- Opening Delimiter -

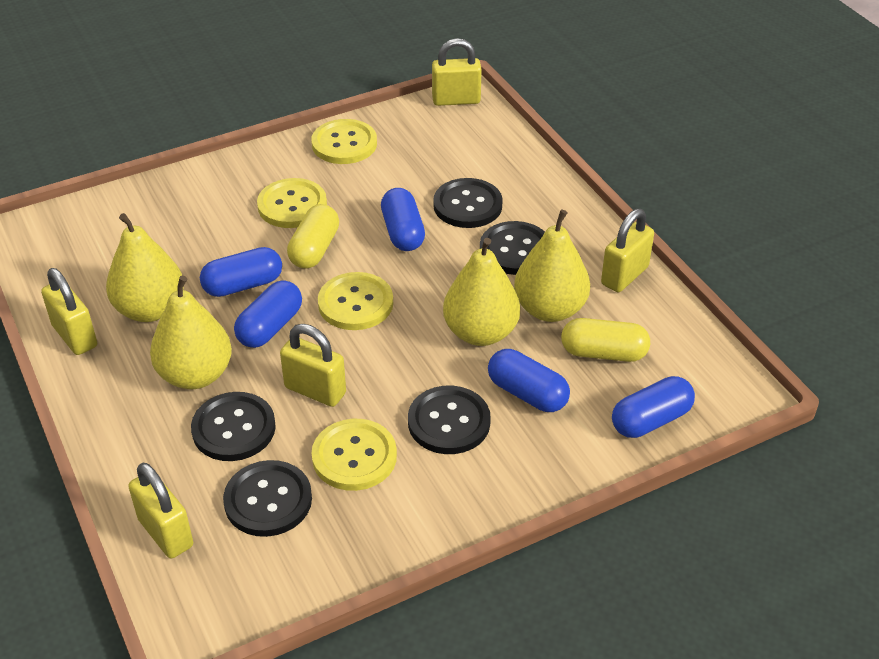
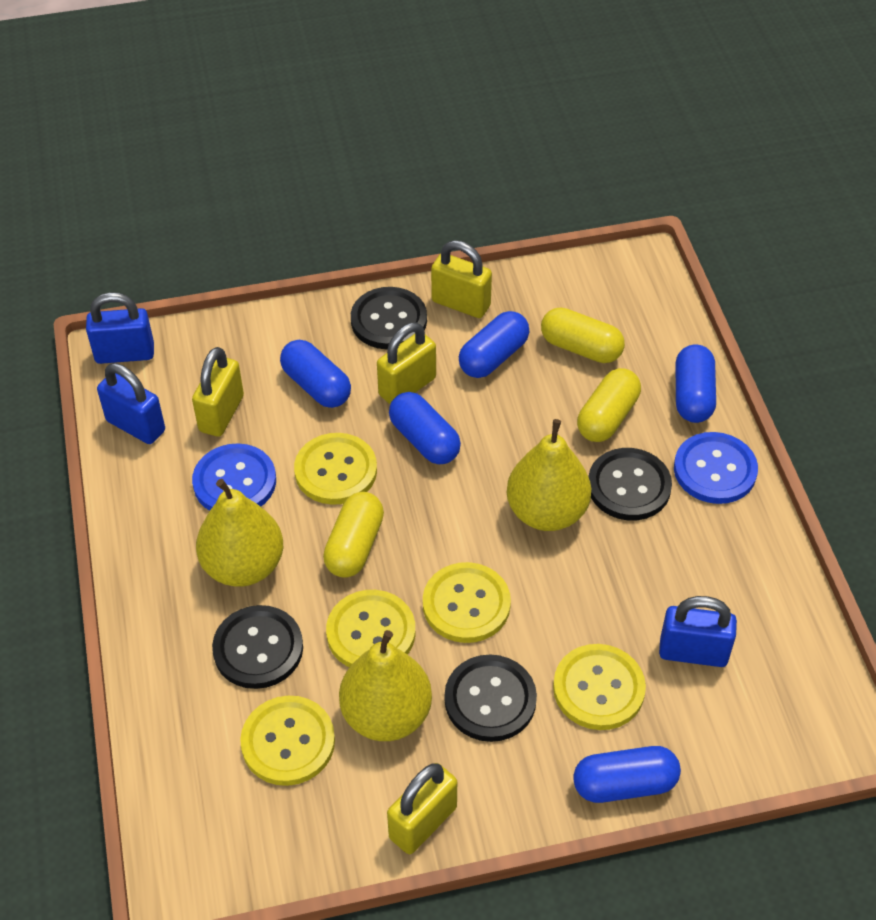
black button: 5 -> 4
blue button: 0 -> 2
blue padlock: 0 -> 3
yellow button: 4 -> 5
yellow capsule: 2 -> 3
yellow padlock: 5 -> 4
yellow pear: 4 -> 3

- Closing Delimiter -

How many lines in these entries contain the string "button"? State the number and nothing more.

3